Task prompt
Leaving every picture out, repeat all of the entries below exactly.

Provided data
--------------------------------------------------

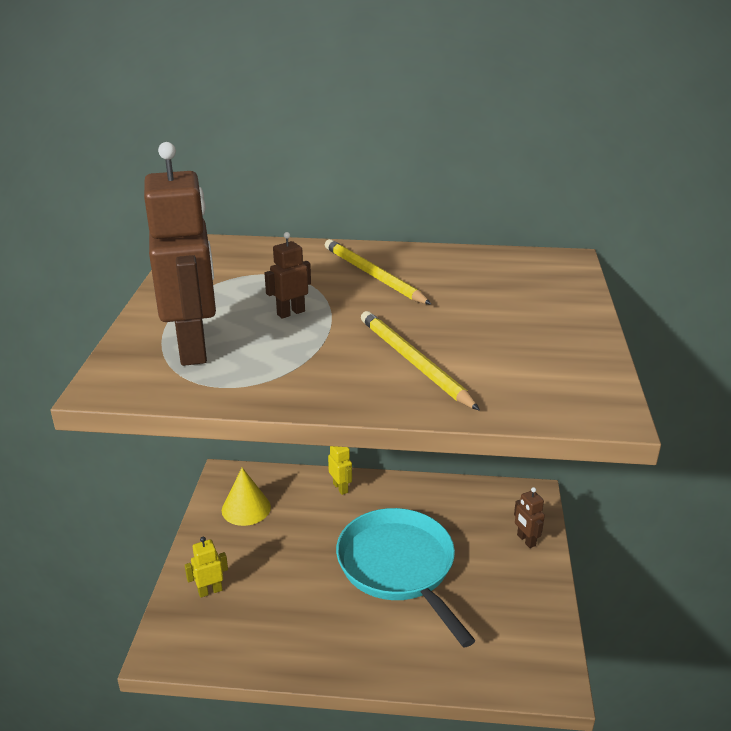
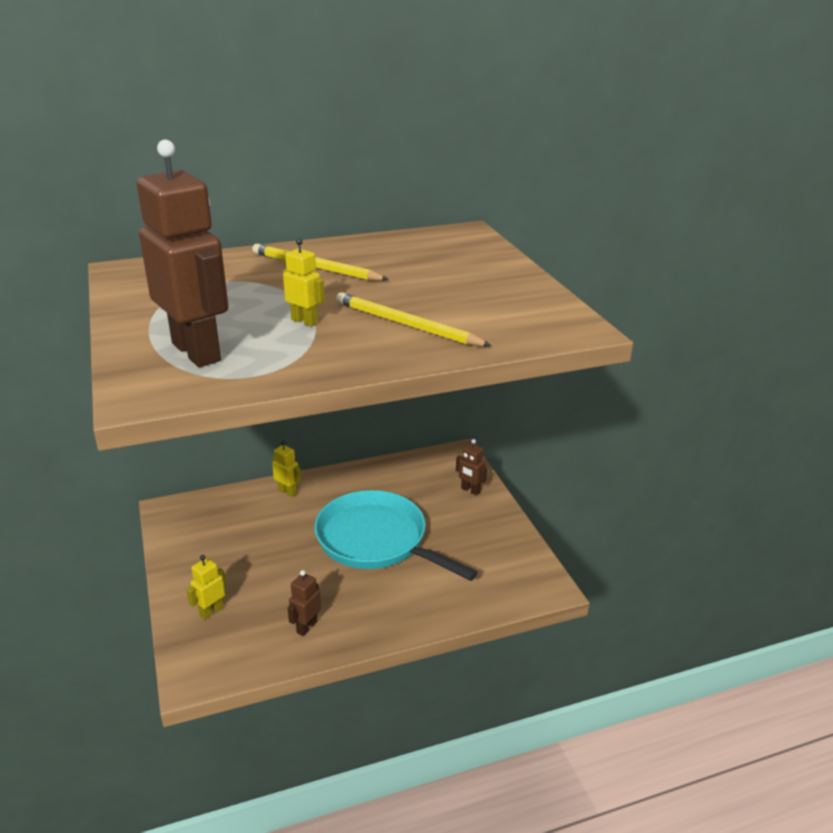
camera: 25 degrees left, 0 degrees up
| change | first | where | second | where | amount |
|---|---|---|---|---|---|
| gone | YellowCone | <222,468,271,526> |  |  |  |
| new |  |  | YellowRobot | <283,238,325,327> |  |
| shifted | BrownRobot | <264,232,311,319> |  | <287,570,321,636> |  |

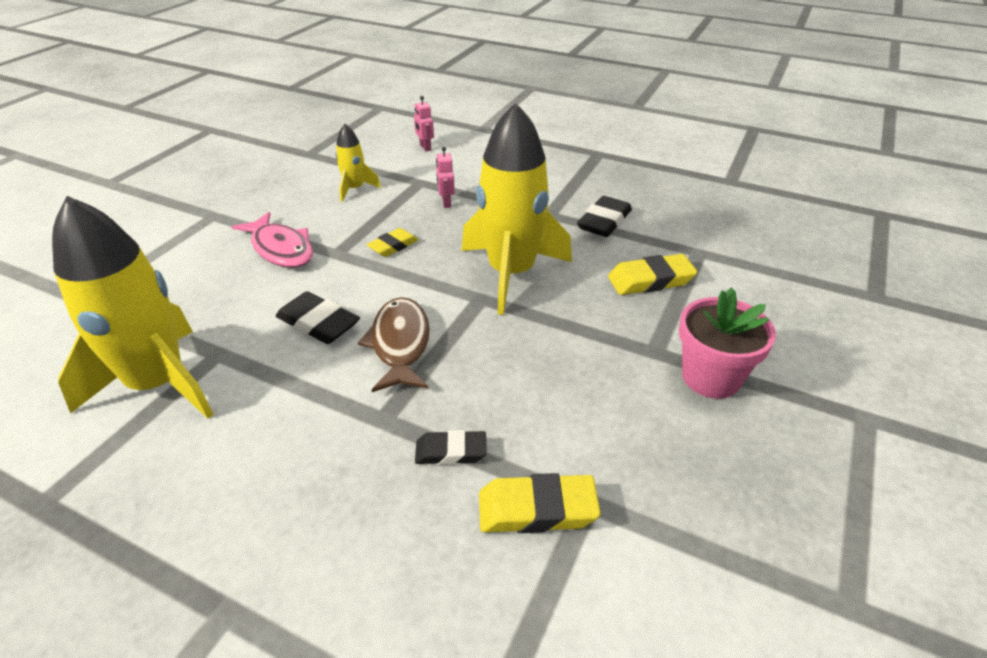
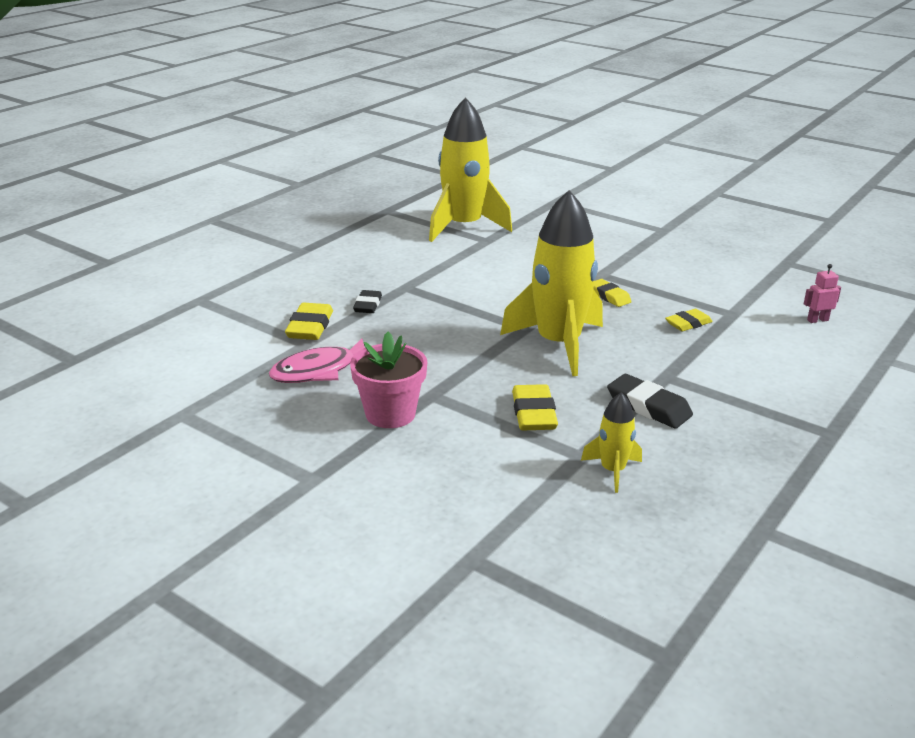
camera: 100 degrees right, 10 degrees down
| change | first | where | second | where | amount |
|---|---|---|---|---|---|
| gone | BlackEraser | <276,291,360,344> |  |  |  |
| gone | BrownFish | <358,297,430,392> |  |  |  |
| shifted | PinkFish | <232,212,313,268> |  | <269,338,365,383> |  |
| shifted | YellowRocket | <335,124,381,202> |  | <581,392,642,493> |  |
| swapped | PinkRobot | <436,147,455,208> | YellowEraser | <665,309,713,331> |  |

--------------------------------------------------

Final answer
camera: 25 degrees left, 0 degrees up
| change | first | where | second | where | amount |
|---|---|---|---|---|---|
| gone | YellowCone | <222,468,271,526> |  |  |  |
| new |  |  | YellowRobot | <283,238,325,327> |  |
| shifted | BrownRobot | <264,232,311,319> |  | <287,570,321,636> |  |

camera: 100 degrees right, 10 degrees down
| change | first | where | second | where | amount |
|---|---|---|---|---|---|
| gone | BlackEraser | <276,291,360,344> |  |  |  |
| gone | BrownFish | <358,297,430,392> |  |  |  |
| shifted | PinkFish | <232,212,313,268> |  | <269,338,365,383> |  |
| shifted | YellowRocket | <335,124,381,202> |  | <581,392,642,493> |  |
| swapped | PinkRobot | <436,147,455,208> | YellowEraser | <665,309,713,331> |  |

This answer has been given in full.